■ Your instructions ■
Report back every line below that carries the word "minus".

[Stored items]
=== Section Start ===
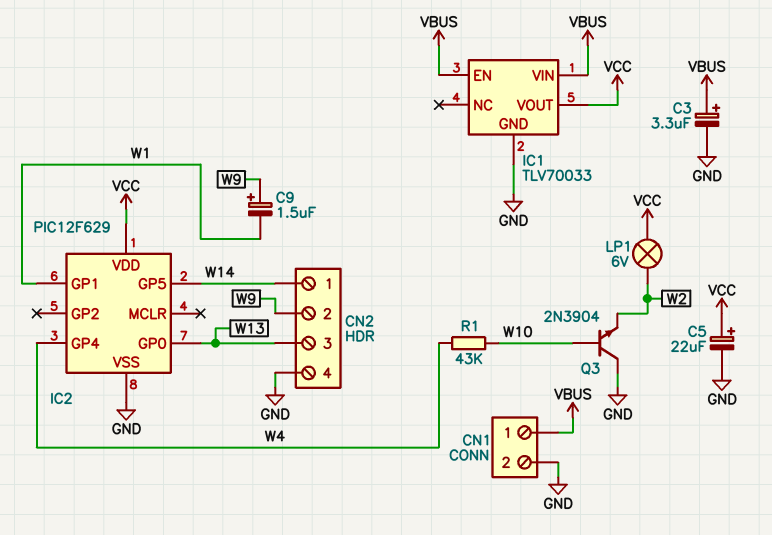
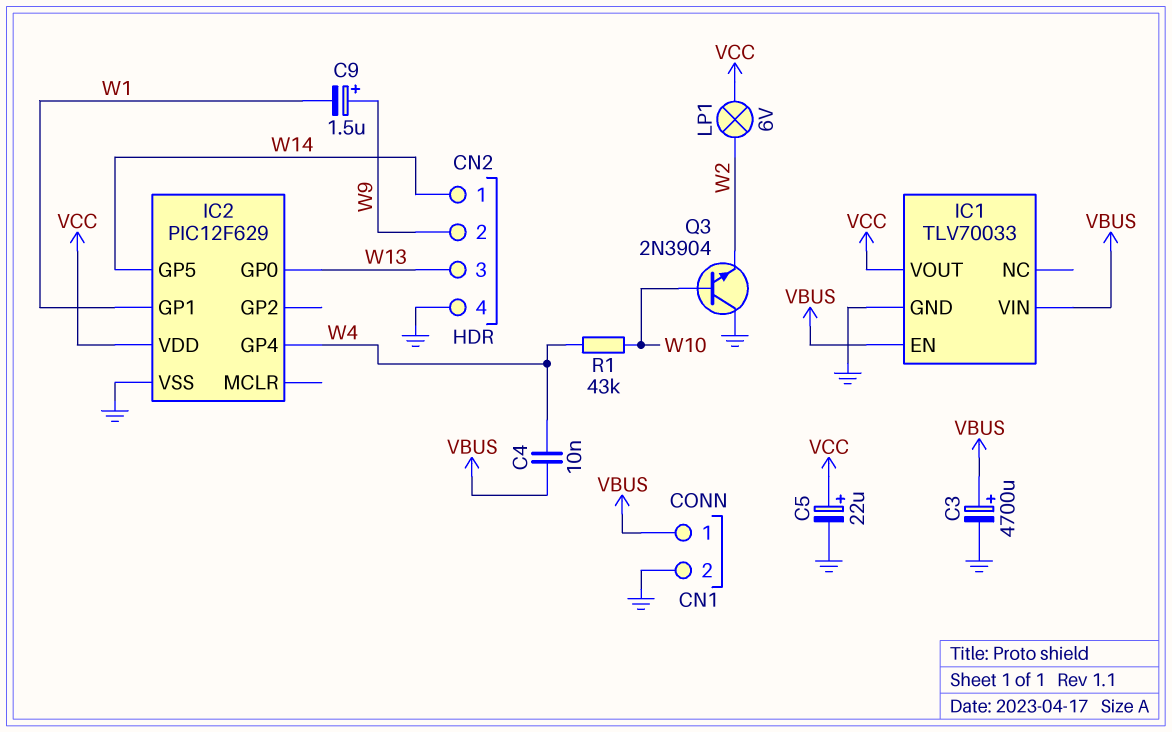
C3: 3.3uF (plus VBUS, minus GND) -> 4700uF (plus VBUS, minus GND)
C4: none -> 10nF (VBUS, W4)

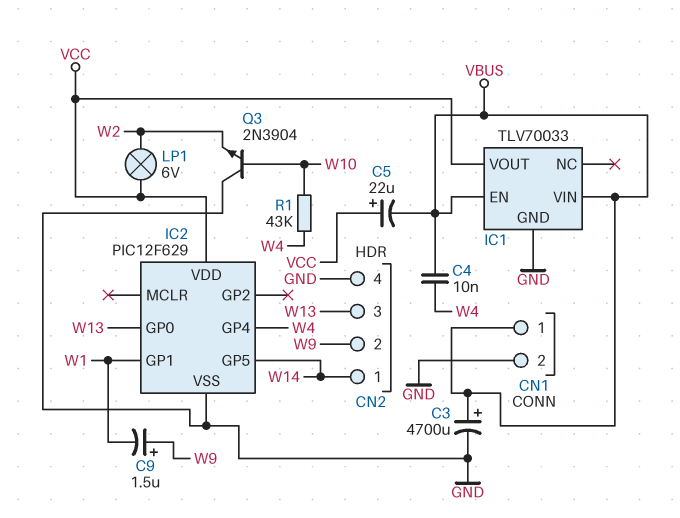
C5: 22uF (plus VCC, minus GND) -> 22uF (plus VCC, minus VBUS)

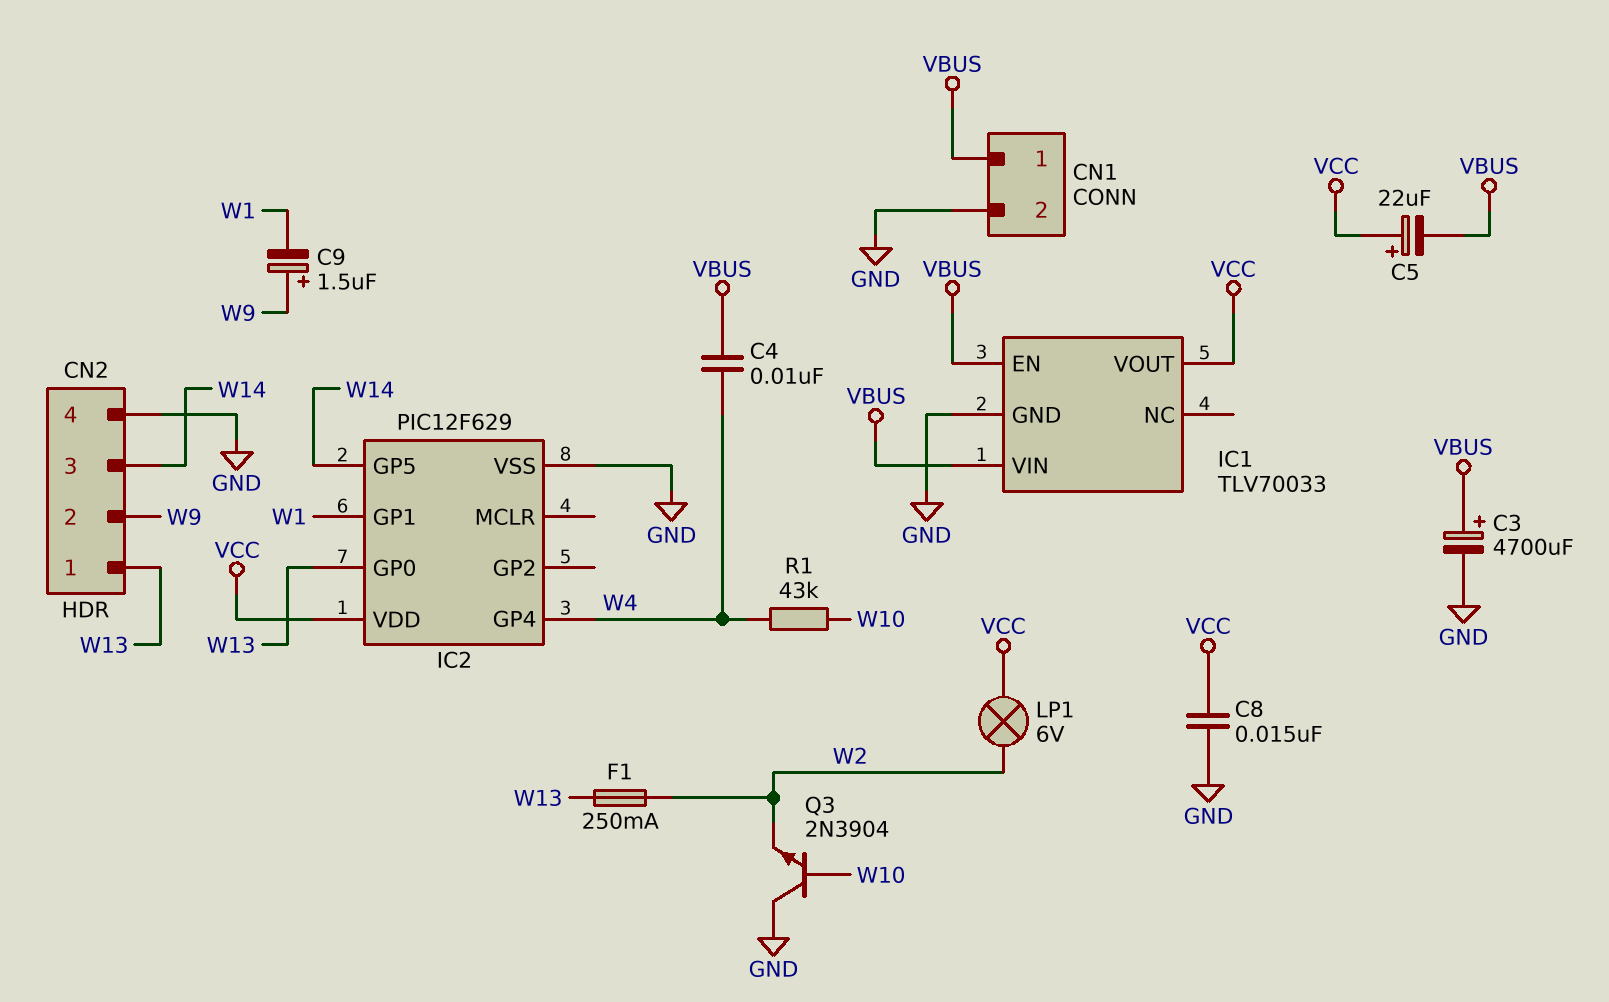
C8: none -> 15nF (GND, VCC)
CN2 pin 1: W14 -> W13
CN2 pin 3: W13 -> W14
F1: none -> 250mA (W2, W13)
=== Section End ===
■ Result of this task ■
C3: 3.3uF (plus VBUS, minus GND) -> 4700uF (plus VBUS, minus GND)
C5: 22uF (plus VCC, minus GND) -> 22uF (plus VCC, minus VBUS)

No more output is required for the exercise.